> ENTRIES SUPPLIED
════
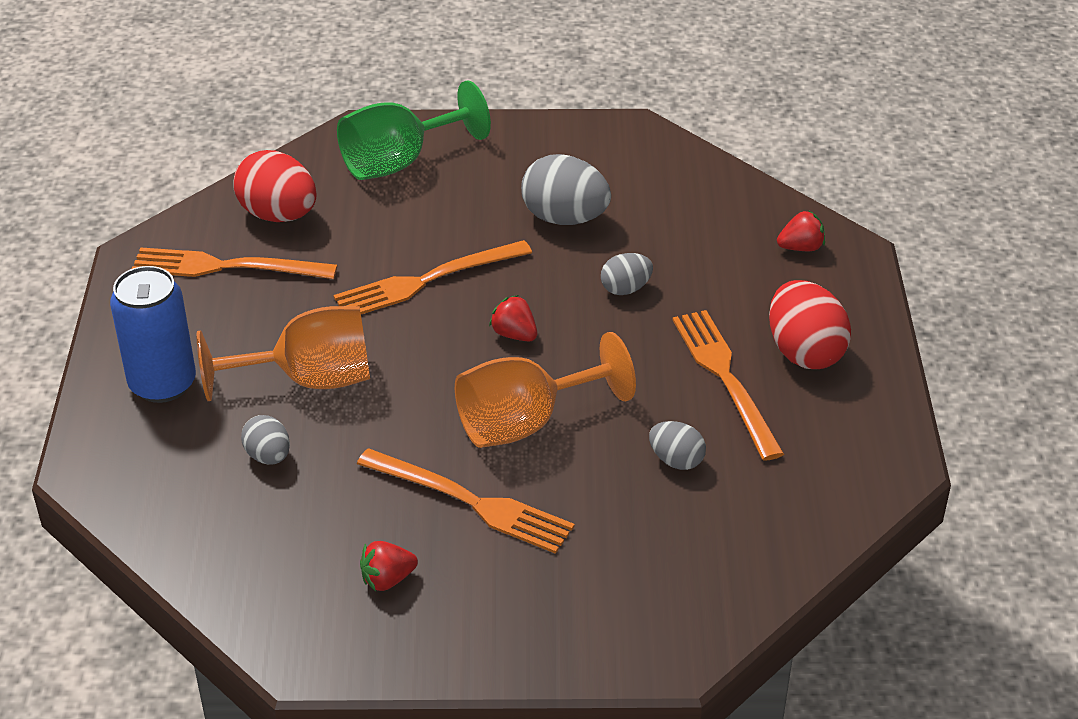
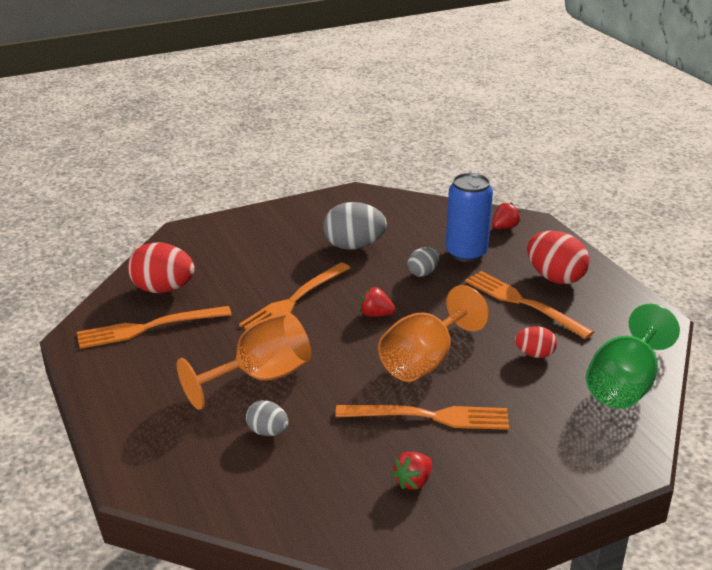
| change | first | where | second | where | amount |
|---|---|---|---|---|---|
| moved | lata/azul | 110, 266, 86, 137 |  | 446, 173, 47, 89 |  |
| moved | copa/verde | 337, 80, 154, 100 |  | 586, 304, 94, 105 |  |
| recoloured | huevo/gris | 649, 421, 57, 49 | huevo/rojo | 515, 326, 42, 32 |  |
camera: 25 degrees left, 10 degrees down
════
> TASK DETAILS
Out of the entries, pull every line that mentions "moved".

> RESPONSE BOX
| moved | lata/azul | 110, 266, 86, 137 |  | 446, 173, 47, 89 |  |
| moved | copa/verde | 337, 80, 154, 100 |  | 586, 304, 94, 105 |  |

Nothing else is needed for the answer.